## [YOUR GOAL]
Take the material below and output exactly the run of lines from the one containing "U9: INA180 -> INA139" down to the one containing "J3 pin 1: W9 -> W21", with both included.
+++ GIVEN DATA
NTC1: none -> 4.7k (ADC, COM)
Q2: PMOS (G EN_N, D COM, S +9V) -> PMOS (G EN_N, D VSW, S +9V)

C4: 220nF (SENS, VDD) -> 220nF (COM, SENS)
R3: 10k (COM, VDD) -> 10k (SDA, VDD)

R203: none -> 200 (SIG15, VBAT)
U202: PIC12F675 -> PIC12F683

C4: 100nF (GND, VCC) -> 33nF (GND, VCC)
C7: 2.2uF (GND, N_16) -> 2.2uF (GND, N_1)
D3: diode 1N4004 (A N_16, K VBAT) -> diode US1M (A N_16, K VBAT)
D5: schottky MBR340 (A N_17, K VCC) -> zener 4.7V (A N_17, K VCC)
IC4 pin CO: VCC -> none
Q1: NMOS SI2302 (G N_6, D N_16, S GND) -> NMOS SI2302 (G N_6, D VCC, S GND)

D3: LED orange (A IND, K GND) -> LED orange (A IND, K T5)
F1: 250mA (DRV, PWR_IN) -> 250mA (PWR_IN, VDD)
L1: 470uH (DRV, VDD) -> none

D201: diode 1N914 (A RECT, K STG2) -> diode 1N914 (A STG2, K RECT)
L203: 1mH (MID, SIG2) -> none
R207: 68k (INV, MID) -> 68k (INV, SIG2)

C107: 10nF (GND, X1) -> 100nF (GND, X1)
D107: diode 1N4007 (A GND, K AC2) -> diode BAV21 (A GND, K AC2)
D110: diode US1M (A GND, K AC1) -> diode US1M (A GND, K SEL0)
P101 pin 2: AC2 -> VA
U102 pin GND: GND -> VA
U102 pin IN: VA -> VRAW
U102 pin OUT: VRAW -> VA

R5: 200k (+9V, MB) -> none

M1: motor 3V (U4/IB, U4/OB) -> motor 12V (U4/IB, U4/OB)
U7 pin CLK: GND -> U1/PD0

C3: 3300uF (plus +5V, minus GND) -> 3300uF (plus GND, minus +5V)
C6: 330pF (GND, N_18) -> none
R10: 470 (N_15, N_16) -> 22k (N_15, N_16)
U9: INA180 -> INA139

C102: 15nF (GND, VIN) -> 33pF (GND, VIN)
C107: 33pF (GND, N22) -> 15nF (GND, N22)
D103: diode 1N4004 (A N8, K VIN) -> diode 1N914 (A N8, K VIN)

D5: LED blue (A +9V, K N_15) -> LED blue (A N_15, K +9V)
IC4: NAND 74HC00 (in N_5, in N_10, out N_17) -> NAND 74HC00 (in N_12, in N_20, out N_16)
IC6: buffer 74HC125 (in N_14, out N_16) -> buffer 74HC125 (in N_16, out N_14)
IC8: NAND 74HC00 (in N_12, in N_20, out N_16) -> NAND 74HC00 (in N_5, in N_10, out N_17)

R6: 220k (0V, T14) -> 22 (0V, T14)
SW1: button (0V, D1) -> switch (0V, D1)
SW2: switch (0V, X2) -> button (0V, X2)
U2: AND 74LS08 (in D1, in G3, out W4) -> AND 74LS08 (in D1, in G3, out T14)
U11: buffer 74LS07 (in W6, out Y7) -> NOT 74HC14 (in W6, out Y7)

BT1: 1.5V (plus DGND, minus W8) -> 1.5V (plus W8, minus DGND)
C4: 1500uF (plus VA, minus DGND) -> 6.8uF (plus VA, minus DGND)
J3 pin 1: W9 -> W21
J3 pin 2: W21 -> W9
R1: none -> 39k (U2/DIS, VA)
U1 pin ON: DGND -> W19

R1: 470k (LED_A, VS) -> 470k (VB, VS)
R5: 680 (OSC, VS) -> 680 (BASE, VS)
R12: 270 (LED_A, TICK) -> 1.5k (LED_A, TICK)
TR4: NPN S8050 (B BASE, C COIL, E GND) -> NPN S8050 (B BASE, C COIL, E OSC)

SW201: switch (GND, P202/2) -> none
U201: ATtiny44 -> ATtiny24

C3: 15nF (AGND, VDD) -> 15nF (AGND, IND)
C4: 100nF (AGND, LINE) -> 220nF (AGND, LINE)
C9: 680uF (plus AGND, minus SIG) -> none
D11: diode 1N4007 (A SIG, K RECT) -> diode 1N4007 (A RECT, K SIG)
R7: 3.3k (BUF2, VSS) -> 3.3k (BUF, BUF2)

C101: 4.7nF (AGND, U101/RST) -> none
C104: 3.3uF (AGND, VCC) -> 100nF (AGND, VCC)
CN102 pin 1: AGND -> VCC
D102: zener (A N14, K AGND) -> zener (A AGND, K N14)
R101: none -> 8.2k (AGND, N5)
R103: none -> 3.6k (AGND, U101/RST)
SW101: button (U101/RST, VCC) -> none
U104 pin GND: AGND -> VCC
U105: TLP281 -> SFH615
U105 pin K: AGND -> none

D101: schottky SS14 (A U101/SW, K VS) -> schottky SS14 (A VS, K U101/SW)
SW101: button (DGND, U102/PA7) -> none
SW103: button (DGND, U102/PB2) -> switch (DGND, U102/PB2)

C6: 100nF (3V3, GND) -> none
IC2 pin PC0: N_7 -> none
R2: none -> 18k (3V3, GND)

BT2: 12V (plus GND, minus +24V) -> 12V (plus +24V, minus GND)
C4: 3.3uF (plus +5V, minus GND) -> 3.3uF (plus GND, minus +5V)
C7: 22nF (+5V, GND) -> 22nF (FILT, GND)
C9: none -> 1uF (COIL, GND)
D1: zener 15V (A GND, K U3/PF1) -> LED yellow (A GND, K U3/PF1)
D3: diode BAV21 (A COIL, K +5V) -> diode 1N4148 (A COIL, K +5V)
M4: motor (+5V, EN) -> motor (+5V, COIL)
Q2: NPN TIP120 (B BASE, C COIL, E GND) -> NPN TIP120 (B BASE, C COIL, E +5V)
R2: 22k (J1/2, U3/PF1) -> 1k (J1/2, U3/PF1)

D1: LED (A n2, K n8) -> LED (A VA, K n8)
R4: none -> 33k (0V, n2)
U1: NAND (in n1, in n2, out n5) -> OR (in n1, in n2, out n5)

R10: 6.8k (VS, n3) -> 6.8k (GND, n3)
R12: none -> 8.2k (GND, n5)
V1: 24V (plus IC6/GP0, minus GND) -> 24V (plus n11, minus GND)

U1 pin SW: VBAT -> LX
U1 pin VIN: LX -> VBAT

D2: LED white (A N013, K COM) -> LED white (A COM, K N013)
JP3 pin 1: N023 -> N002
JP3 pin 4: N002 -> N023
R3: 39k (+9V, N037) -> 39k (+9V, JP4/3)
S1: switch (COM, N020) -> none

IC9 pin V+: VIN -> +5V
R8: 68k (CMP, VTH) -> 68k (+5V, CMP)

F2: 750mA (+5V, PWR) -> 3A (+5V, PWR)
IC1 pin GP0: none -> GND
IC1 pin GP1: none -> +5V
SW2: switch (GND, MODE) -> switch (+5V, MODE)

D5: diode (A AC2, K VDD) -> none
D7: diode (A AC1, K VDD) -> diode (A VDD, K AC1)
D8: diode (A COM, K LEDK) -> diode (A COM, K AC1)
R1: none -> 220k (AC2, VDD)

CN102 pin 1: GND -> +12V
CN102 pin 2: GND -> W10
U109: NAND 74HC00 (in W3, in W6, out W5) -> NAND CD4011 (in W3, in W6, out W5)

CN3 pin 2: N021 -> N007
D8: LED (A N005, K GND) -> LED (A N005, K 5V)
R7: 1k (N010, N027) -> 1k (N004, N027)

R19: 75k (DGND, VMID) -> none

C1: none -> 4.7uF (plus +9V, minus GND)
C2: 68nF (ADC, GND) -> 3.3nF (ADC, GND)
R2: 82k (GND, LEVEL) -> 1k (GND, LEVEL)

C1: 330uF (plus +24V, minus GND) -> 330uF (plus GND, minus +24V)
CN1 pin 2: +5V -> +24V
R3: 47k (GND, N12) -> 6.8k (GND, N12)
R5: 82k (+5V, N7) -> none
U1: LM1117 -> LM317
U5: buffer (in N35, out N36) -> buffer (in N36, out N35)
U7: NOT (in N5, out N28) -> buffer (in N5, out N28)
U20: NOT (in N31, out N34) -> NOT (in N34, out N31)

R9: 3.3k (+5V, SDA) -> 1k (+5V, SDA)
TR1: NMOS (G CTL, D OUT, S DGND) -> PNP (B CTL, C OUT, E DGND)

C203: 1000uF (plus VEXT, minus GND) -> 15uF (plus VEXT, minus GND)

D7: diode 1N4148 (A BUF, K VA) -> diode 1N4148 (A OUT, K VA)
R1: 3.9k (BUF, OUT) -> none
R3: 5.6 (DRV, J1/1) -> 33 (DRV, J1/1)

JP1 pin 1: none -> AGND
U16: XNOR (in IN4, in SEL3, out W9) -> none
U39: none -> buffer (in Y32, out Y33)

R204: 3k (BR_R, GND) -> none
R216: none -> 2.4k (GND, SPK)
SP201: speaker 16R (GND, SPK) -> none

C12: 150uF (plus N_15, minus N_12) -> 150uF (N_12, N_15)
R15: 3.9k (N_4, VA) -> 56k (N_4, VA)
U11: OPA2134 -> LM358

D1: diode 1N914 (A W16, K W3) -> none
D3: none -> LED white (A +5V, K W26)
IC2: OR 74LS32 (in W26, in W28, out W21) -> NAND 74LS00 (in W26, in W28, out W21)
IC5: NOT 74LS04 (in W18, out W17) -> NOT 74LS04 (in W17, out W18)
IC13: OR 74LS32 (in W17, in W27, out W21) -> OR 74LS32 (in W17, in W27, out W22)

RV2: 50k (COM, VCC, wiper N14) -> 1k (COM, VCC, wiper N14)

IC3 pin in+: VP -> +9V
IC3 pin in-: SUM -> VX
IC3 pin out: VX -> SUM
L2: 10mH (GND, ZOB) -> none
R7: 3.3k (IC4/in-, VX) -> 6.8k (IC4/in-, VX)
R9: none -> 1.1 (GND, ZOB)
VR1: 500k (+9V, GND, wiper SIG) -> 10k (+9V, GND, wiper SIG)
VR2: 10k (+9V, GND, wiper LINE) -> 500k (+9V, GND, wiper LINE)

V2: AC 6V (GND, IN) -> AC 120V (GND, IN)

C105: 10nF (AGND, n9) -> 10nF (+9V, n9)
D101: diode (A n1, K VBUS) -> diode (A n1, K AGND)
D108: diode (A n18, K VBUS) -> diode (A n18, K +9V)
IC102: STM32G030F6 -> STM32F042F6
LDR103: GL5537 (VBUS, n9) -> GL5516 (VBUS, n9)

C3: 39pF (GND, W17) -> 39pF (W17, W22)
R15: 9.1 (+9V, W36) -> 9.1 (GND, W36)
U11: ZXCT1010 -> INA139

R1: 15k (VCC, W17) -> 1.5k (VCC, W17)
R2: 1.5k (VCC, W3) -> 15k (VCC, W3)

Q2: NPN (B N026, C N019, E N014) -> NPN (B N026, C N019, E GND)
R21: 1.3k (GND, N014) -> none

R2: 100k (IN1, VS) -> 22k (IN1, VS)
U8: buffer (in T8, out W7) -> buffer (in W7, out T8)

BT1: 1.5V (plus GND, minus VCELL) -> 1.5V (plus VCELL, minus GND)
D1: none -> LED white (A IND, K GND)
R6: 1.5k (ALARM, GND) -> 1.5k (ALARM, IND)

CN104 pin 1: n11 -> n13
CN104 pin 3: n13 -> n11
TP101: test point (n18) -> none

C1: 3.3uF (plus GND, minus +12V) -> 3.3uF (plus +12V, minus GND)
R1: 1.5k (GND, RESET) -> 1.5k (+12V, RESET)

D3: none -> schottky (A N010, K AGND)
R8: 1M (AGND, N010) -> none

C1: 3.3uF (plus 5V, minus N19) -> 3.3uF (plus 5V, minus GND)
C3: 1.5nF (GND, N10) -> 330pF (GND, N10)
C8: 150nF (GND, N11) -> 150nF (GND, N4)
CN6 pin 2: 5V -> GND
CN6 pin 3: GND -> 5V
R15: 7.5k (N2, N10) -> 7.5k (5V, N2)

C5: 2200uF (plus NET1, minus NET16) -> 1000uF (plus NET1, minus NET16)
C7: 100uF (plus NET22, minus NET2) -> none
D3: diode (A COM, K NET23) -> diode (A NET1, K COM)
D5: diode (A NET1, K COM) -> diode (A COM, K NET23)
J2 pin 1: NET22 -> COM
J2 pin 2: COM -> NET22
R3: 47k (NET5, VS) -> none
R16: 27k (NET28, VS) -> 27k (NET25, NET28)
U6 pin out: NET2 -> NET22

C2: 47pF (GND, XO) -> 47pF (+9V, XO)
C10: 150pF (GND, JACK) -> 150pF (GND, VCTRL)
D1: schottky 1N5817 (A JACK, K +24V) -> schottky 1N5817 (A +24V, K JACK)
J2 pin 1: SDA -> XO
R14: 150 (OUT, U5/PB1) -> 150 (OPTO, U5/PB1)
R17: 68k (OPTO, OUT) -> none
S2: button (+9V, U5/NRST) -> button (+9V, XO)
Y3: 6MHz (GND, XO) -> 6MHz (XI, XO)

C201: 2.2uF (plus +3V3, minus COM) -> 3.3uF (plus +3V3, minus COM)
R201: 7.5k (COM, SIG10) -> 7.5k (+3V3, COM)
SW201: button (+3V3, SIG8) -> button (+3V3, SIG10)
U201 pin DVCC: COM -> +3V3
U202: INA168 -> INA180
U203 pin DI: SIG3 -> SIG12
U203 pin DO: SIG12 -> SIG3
++++++
## [EXERCISE SOLUTION]
U9: INA180 -> INA139

C102: 15nF (GND, VIN) -> 33pF (GND, VIN)
C107: 33pF (GND, N22) -> 15nF (GND, N22)
D103: diode 1N4004 (A N8, K VIN) -> diode 1N914 (A N8, K VIN)

D5: LED blue (A +9V, K N_15) -> LED blue (A N_15, K +9V)
IC4: NAND 74HC00 (in N_5, in N_10, out N_17) -> NAND 74HC00 (in N_12, in N_20, out N_16)
IC6: buffer 74HC125 (in N_14, out N_16) -> buffer 74HC125 (in N_16, out N_14)
IC8: NAND 74HC00 (in N_12, in N_20, out N_16) -> NAND 74HC00 (in N_5, in N_10, out N_17)

R6: 220k (0V, T14) -> 22 (0V, T14)
SW1: button (0V, D1) -> switch (0V, D1)
SW2: switch (0V, X2) -> button (0V, X2)
U2: AND 74LS08 (in D1, in G3, out W4) -> AND 74LS08 (in D1, in G3, out T14)
U11: buffer 74LS07 (in W6, out Y7) -> NOT 74HC14 (in W6, out Y7)

BT1: 1.5V (plus DGND, minus W8) -> 1.5V (plus W8, minus DGND)
C4: 1500uF (plus VA, minus DGND) -> 6.8uF (plus VA, minus DGND)
J3 pin 1: W9 -> W21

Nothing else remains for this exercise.